YOUR TASK:
With the images left out, print every entry that follows exactly.

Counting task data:
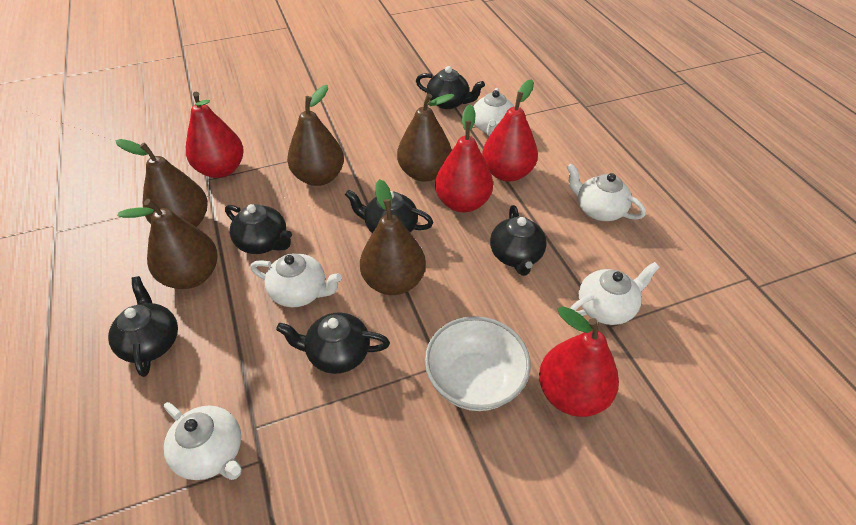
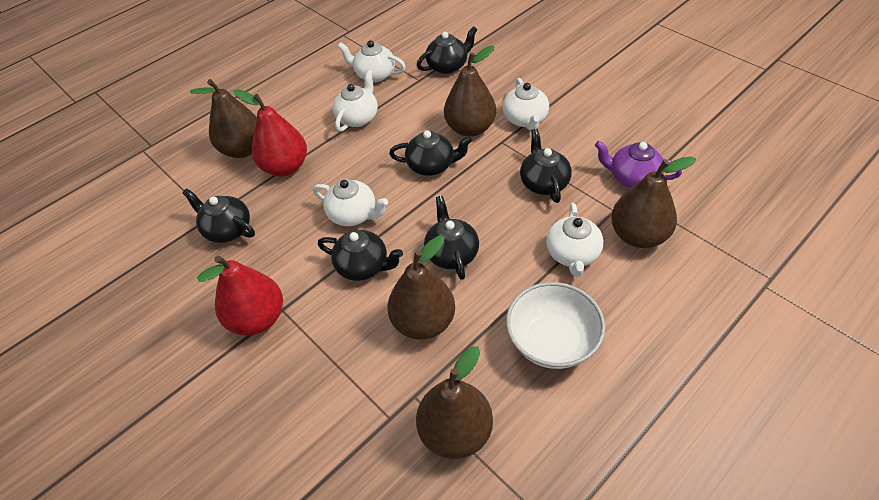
purple teapot: none = 0 -> [595,141,682,188] = 1
red pear: [186,92,244,178] [435,104,493,212] [482,79,538,182] [539,306,619,417] = 4 -> [197,256,283,335] [234,89,307,177] = 2

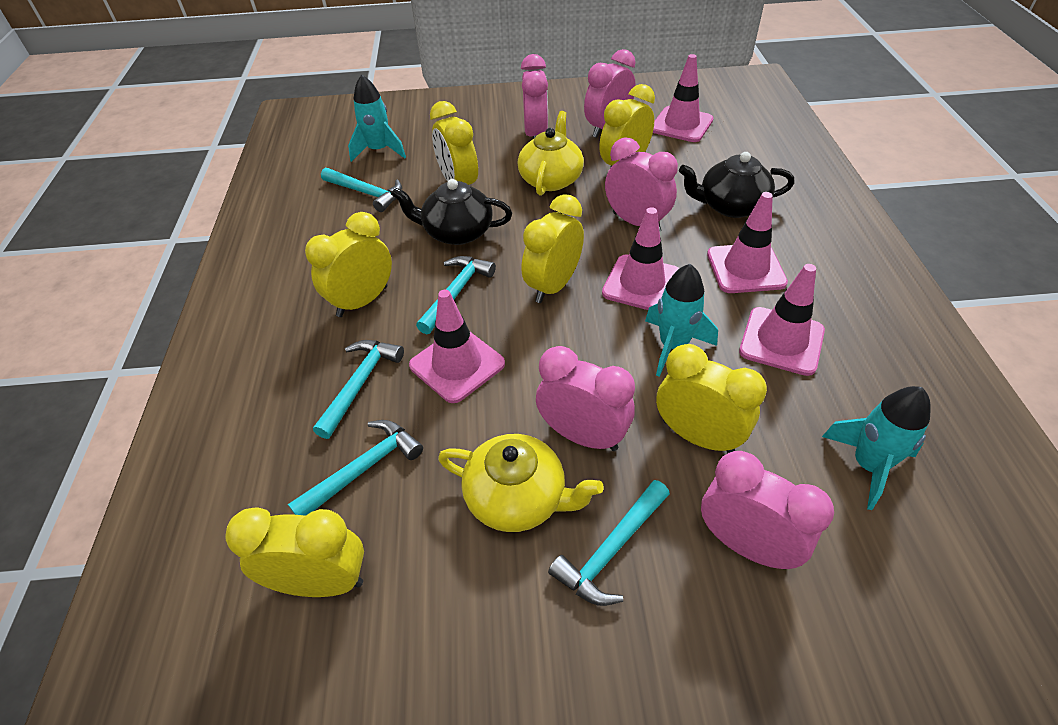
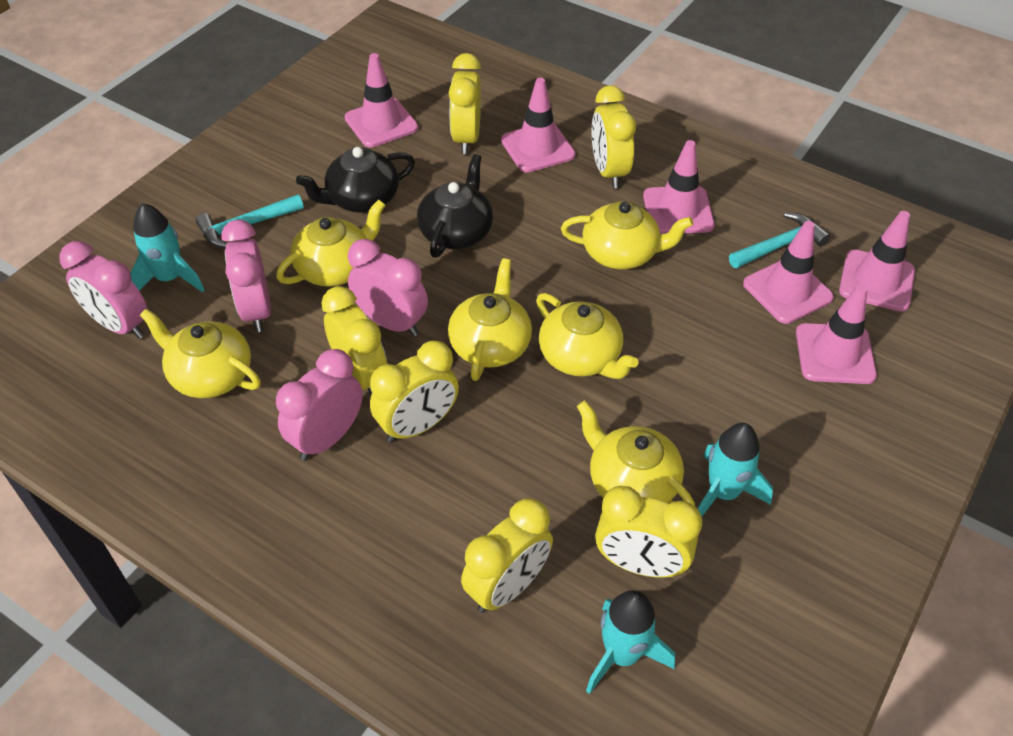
pink clock: [521,54,548,139] [536,346,635,451] [584,49,636,138] [605,137,678,231] [701,451,834,569] = 5 -> [59,241,147,339] [221,220,271,332] [276,349,363,461] [348,239,428,336] = 4
pink traffic cone: [409,290,505,403] [602,207,679,310] [653,54,714,142] [707,192,788,293] [739,264,825,376] = 5 -> [345,53,418,148] [501,78,576,173] [643,140,715,234] [743,221,834,324] [796,285,877,384] [839,211,915,312] = 6
turquoise hammer: [288,420,423,516] [313,340,404,439] [321,168,402,212] [416,256,496,334] [548,480,670,606] = 5 -> [195,194,304,248] [729,213,831,268] = 2
yellow teapot: [438,434,604,532] [518,111,584,196] = 2 -> [140,308,261,398] [276,200,385,287] [448,258,532,381] [536,293,639,379] [561,201,693,269] [577,400,695,506] = 6

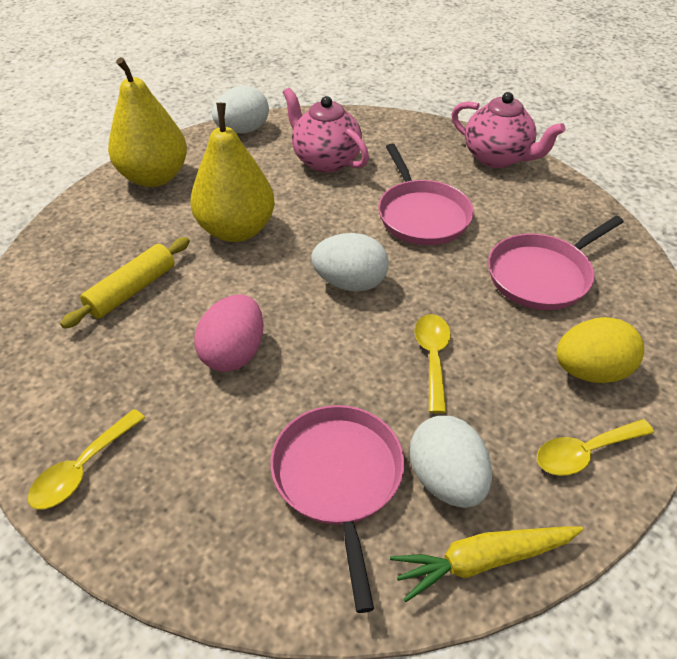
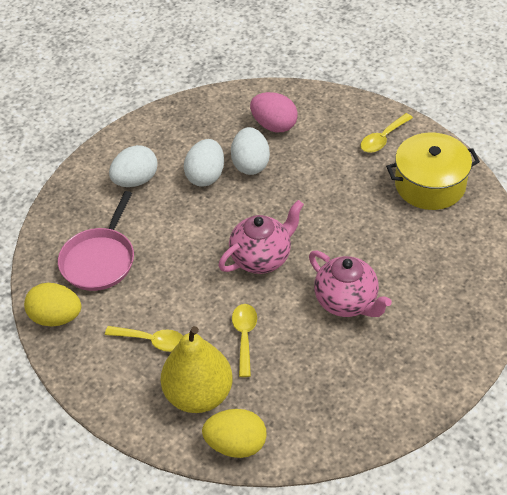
pink pan: [270,405,405,613] [378,144,474,245] [488,216,624,310] = 3 -> [58,191,134,291] = 1
yellow carrot: [390,526,583,602] = 1 -> none = 0
yellow egg: [556,317,644,383] = 1 -> [24,283,82,327] [202,409,267,458] = 2
yellow pear: [108,57,187,187] [190,103,275,242] = 2 -> [161,326,233,413] = 1
yellow pot: none = 0 -> [386,132,480,210] = 1
yellow rolling pin: [60,237,190,329] = 1 -> none = 0

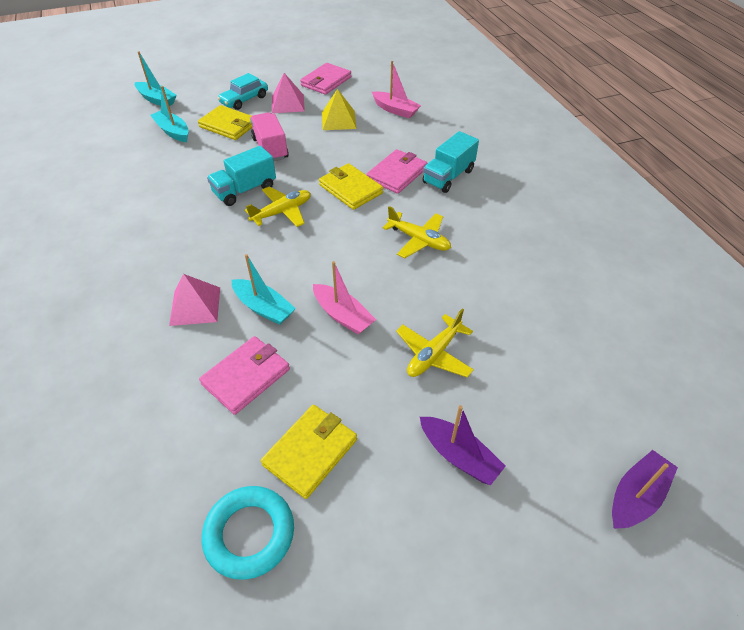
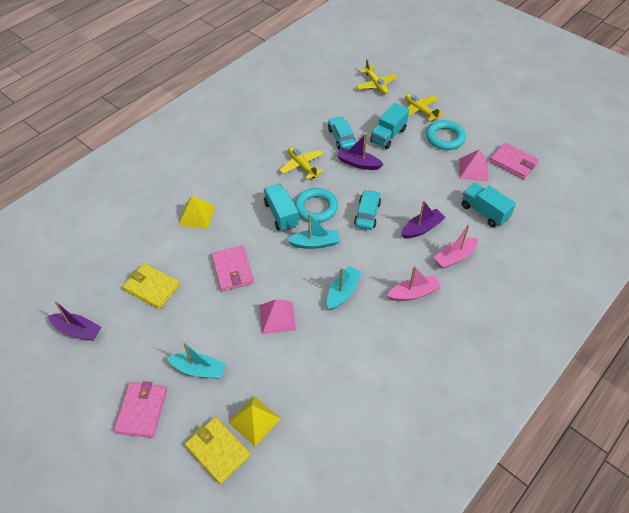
pink truck: [250,112,289,161] = 1 -> none = 0
purple boat: [420,405,506,485] [612,450,678,529] = 2 -> [48,301,101,341] [337,134,384,170] [401,201,446,239] = 3
turquoise car: [218,73,268,110] = 1 -> [328,116,356,149] [354,189,381,230] = 2
turquoise ring: [202,486,294,580] = 1 -> [295,188,338,223] [426,120,466,150] = 2
turquoise truck: [207,146,276,206] [422,131,479,193] = 2 -> [264,184,299,231] [370,103,409,149] [462,183,516,227] = 3
yellow pyramid: [322,89,357,130] = 1 -> [179,195,215,229] [228,396,281,446] = 2
yellow wallet: [198,105,252,140] [261,405,357,499] [319,163,383,210] = 3 -> [122,263,180,309] [185,417,251,484] = 2

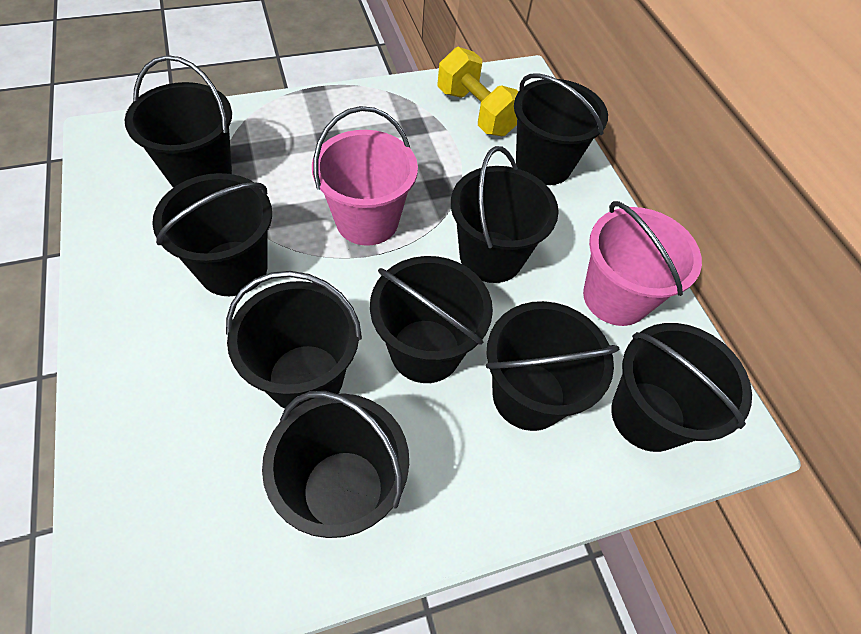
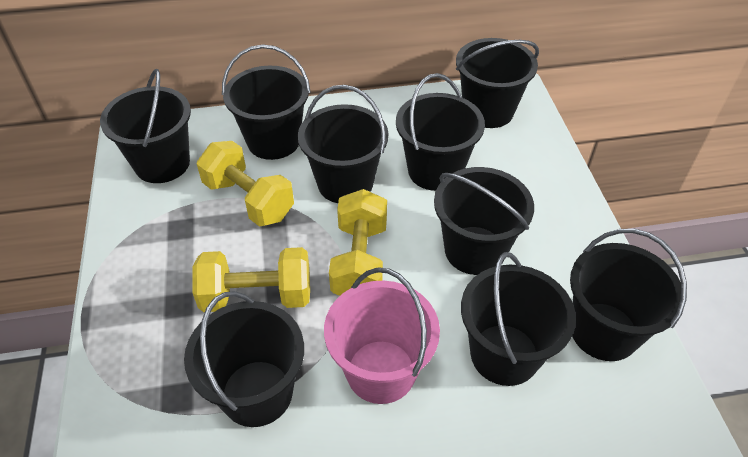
pink bucket: [312,106,418,246] [583,201,702,326] = 2 -> [324,267,440,404] = 1
yellow dumbbell: [437,47,519,136] = 1 -> [192,247,310,312] [197,141,294,226] [329,189,387,296] = 3

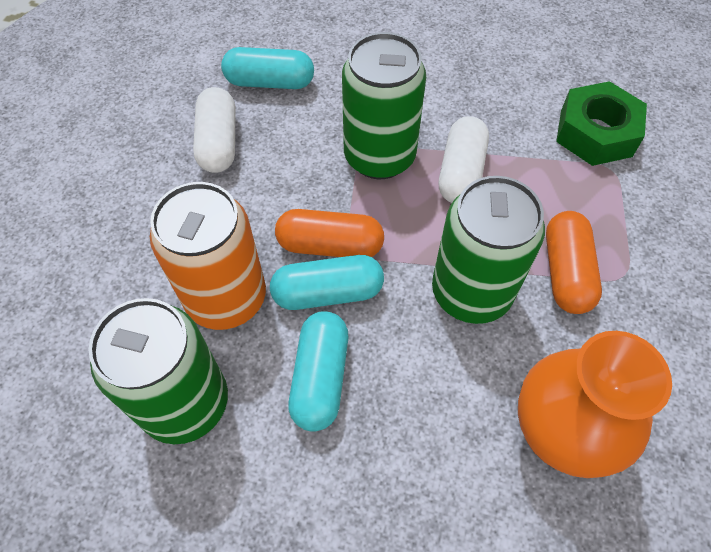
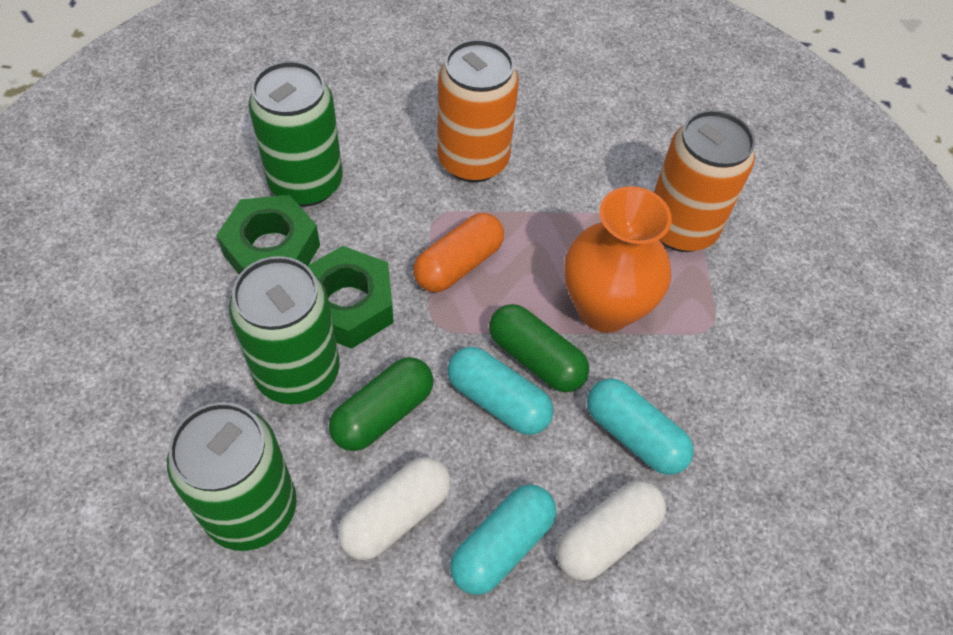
green capsule: none = 0 -> [329,357,433,451] [489,304,589,392] = 2
green nut: [556,81,647,166] = 1 -> [216,195,320,274] [307,246,394,349] = 2
orange can: [150,182,266,330] = 1 -> [437,39,519,183] [654,110,755,252] = 2
orange capsule: [275,209,384,257] [546,211,602,314] = 2 -> [413,213,504,292] = 1

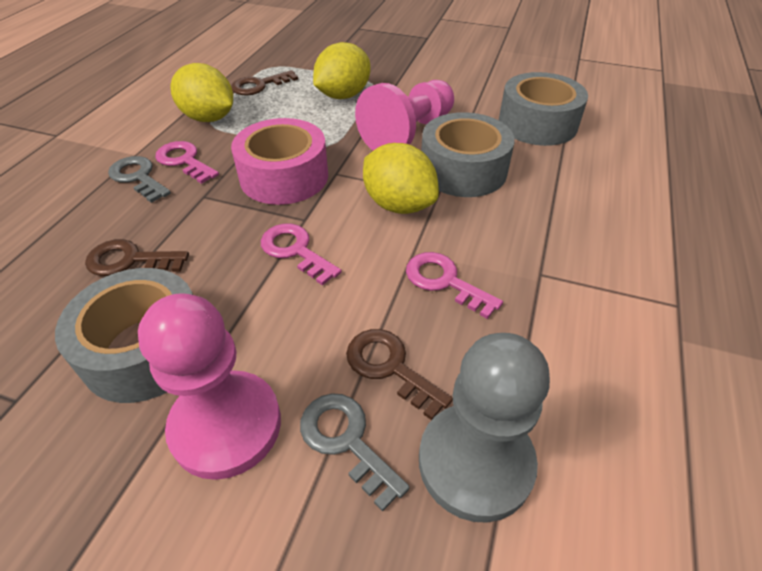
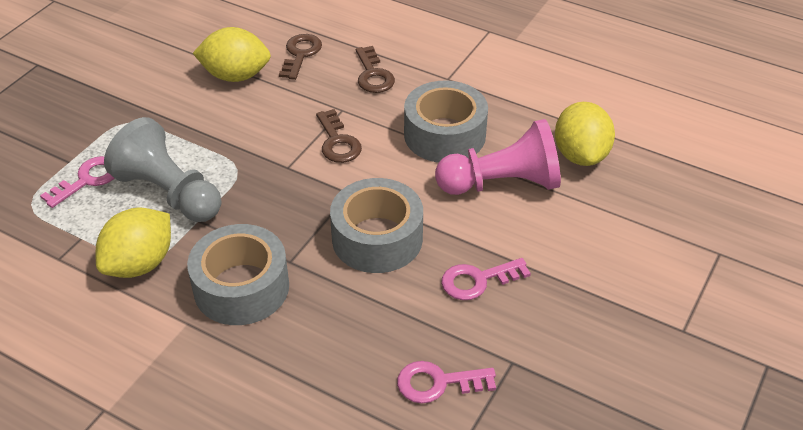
grey key: [108,156,171,203] [300,393,410,512] = 2 -> none = 0
pink pawn: [138,293,281,480] [355,80,454,151] = 2 -> [435,119,561,195] = 1
pink tape: [231,118,328,205] = 1 -> none = 0

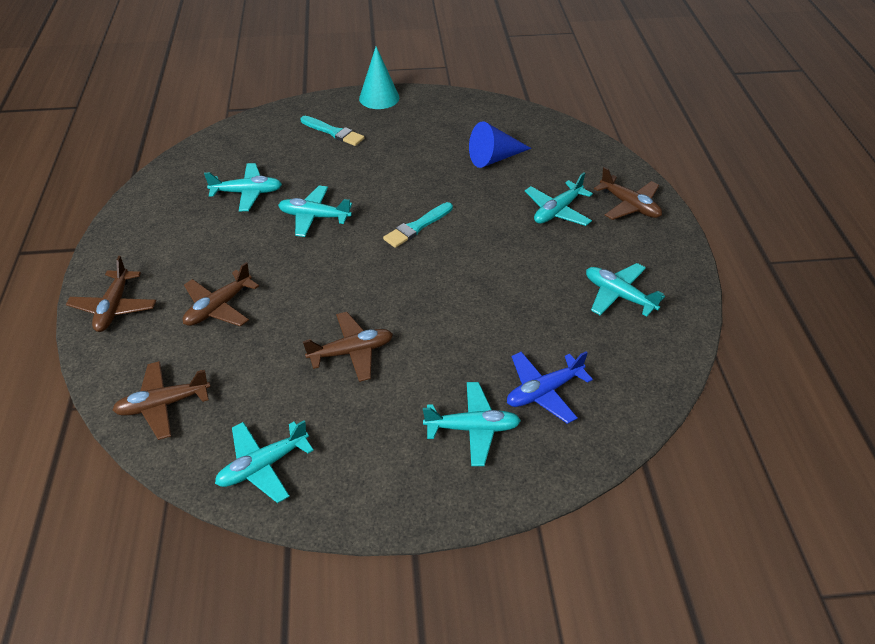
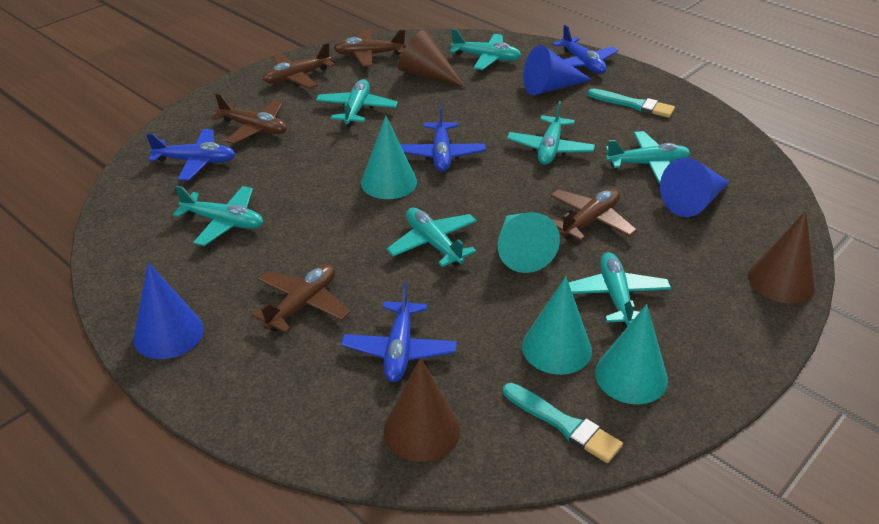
blue cone: [469,121,531,168] = 1 -> [133,262,204,359] [523,45,592,95] [660,157,729,217] = 3
blue plane: [507,351,593,424] = 1 -> [146,129,236,181] [341,283,457,382] [400,106,486,172] [552,25,618,74] = 4
brown cone: none = 0 -> [384,358,460,462] [398,29,465,87] [748,211,815,304] = 3
turquoise cone: [359,46,399,109] = 1 -> [361,116,417,199] [498,212,560,273] [522,277,592,375] [595,304,668,404] = 4
turquoise plane: [204,163,282,211] [215,420,314,503] [278,186,352,237] [423,382,521,466] [525,172,593,226] [586,263,665,316] = 6 -> [173,185,263,246] [316,79,398,127] [386,208,477,267] [450,29,521,70] [507,101,595,165] [569,252,671,327] [605,131,691,183] = 7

ANSWER SPACE:
purple teapot: none = 0 -> [595,141,682,188] = 1
red pear: [186,92,244,178] [435,104,493,212] [482,79,538,182] [539,306,619,417] = 4 -> [197,256,283,335] [234,89,307,177] = 2

pink clock: [521,54,548,139] [536,346,635,451] [584,49,636,138] [605,137,678,231] [701,451,834,569] = 5 -> [59,241,147,339] [221,220,271,332] [276,349,363,461] [348,239,428,336] = 4
pink traffic cone: [409,290,505,403] [602,207,679,310] [653,54,714,142] [707,192,788,293] [739,264,825,376] = 5 -> [345,53,418,148] [501,78,576,173] [643,140,715,234] [743,221,834,324] [796,285,877,384] [839,211,915,312] = 6
turquoise hammer: [288,420,423,516] [313,340,404,439] [321,168,402,212] [416,256,496,334] [548,480,670,606] = 5 -> [195,194,304,248] [729,213,831,268] = 2
yellow teapot: [438,434,604,532] [518,111,584,196] = 2 -> [140,308,261,398] [276,200,385,287] [448,258,532,381] [536,293,639,379] [561,201,693,269] [577,400,695,506] = 6

pink pan: [270,405,405,613] [378,144,474,245] [488,216,624,310] = 3 -> [58,191,134,291] = 1
yellow carrot: [390,526,583,602] = 1 -> none = 0
yellow egg: [556,317,644,383] = 1 -> [24,283,82,327] [202,409,267,458] = 2
yellow pear: [108,57,187,187] [190,103,275,242] = 2 -> [161,326,233,413] = 1
yellow pot: none = 0 -> [386,132,480,210] = 1
yellow rolling pin: [60,237,190,329] = 1 -> none = 0

pink truck: [250,112,289,161] = 1 -> none = 0
purple boat: [420,405,506,485] [612,450,678,529] = 2 -> [48,301,101,341] [337,134,384,170] [401,201,446,239] = 3
turquoise car: [218,73,268,110] = 1 -> [328,116,356,149] [354,189,381,230] = 2
turquoise ring: [202,486,294,580] = 1 -> [295,188,338,223] [426,120,466,150] = 2
turquoise truck: [207,146,276,206] [422,131,479,193] = 2 -> [264,184,299,231] [370,103,409,149] [462,183,516,227] = 3
yellow pyramid: [322,89,357,130] = 1 -> [179,195,215,229] [228,396,281,446] = 2
yellow wallet: [198,105,252,140] [261,405,357,499] [319,163,383,210] = 3 -> [122,263,180,309] [185,417,251,484] = 2

pink bucket: [312,106,418,246] [583,201,702,326] = 2 -> [324,267,440,404] = 1
yellow dumbbell: [437,47,519,136] = 1 -> [192,247,310,312] [197,141,294,226] [329,189,387,296] = 3

green capsule: none = 0 -> [329,357,433,451] [489,304,589,392] = 2
green nut: [556,81,647,166] = 1 -> [216,195,320,274] [307,246,394,349] = 2
orange can: [150,182,266,330] = 1 -> [437,39,519,183] [654,110,755,252] = 2
orange capsule: [275,209,384,257] [546,211,602,314] = 2 -> [413,213,504,292] = 1

grey key: [108,156,171,203] [300,393,410,512] = 2 -> none = 0
pink pawn: [138,293,281,480] [355,80,454,151] = 2 -> [435,119,561,195] = 1
pink tape: [231,118,328,205] = 1 -> none = 0

blue cone: [469,121,531,168] = 1 -> [133,262,204,359] [523,45,592,95] [660,157,729,217] = 3
blue plane: [507,351,593,424] = 1 -> [146,129,236,181] [341,283,457,382] [400,106,486,172] [552,25,618,74] = 4
brown cone: none = 0 -> [384,358,460,462] [398,29,465,87] [748,211,815,304] = 3
turquoise cone: [359,46,399,109] = 1 -> [361,116,417,199] [498,212,560,273] [522,277,592,375] [595,304,668,404] = 4
turquoise plane: [204,163,282,211] [215,420,314,503] [278,186,352,237] [423,382,521,466] [525,172,593,226] [586,263,665,316] = 6 -> [173,185,263,246] [316,79,398,127] [386,208,477,267] [450,29,521,70] [507,101,595,165] [569,252,671,327] [605,131,691,183] = 7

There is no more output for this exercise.